═════ Available data ═════
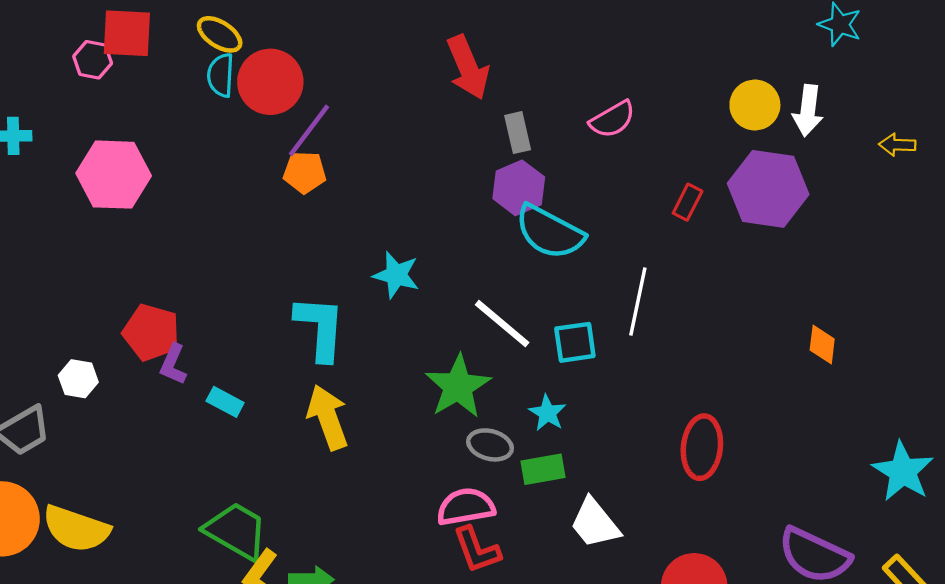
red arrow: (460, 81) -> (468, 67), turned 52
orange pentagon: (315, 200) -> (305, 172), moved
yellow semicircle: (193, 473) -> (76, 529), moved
═════
═════ Available data ═════
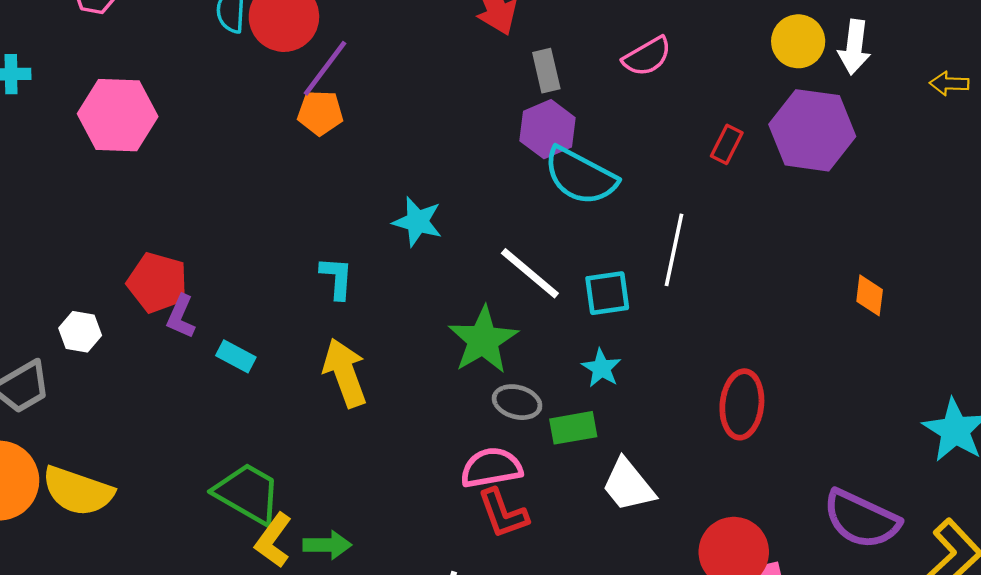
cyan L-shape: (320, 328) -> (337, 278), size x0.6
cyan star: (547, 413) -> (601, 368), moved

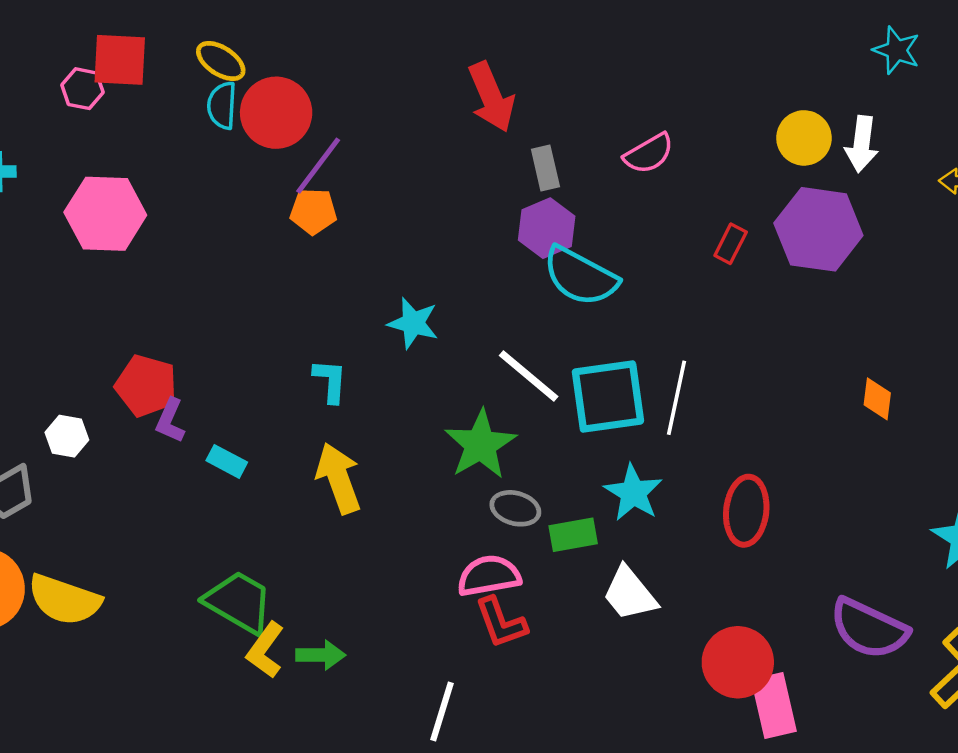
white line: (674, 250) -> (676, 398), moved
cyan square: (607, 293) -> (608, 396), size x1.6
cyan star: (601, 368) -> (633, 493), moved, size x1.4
═════
» Instructions to follow: Scan the entries above for the word "size". Report the lines that hold it.

» Answer to this task:
cyan L-shape: (320, 328) -> (337, 278), size x0.6
cyan square: (607, 293) -> (608, 396), size x1.6
cyan star: (601, 368) -> (633, 493), moved, size x1.4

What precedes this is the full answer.